### PROBLEM DETAILS
Write the material out again in full, exactly.

### Contour labeling entries
____
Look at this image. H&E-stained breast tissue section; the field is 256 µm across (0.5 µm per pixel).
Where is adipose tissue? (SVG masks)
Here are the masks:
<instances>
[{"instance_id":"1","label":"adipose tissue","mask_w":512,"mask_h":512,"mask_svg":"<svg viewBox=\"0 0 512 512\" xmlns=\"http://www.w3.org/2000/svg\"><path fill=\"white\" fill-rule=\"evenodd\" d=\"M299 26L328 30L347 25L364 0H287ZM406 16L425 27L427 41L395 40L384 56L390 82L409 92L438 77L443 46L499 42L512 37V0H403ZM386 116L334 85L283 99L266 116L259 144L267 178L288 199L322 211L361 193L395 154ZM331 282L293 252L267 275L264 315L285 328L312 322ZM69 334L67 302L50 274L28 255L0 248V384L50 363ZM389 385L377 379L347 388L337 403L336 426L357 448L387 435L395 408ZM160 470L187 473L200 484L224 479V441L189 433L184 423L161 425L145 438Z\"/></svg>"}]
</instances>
____
### EXPECTED ANSWER
Look at this image. H&E-stained breast tissue section; the field is 256 µm across (0.5 µm per pixel).
Where is adipose tissue? (SVG masks)
Here are the masks:
<instances>
[{"instance_id":"1","label":"adipose tissue","mask_w":512,"mask_h":512,"mask_svg":"<svg viewBox=\"0 0 512 512\" xmlns=\"http://www.w3.org/2000/svg\"><path fill=\"white\" fill-rule=\"evenodd\" d=\"M299 26L328 30L347 25L364 0H287ZM406 16L425 27L427 41L395 40L384 56L390 82L409 92L438 77L443 46L499 42L512 37V0H403ZM386 116L334 85L283 99L266 116L259 144L267 178L288 199L322 211L361 193L395 154ZM331 282L293 252L267 275L264 315L285 328L312 322ZM69 334L67 302L50 274L28 255L0 248V384L50 363ZM389 385L377 379L347 388L337 403L336 426L357 448L387 435L395 408ZM160 470L187 473L200 484L224 479V441L189 433L184 423L161 425L145 438Z\"/></svg>"}]
</instances>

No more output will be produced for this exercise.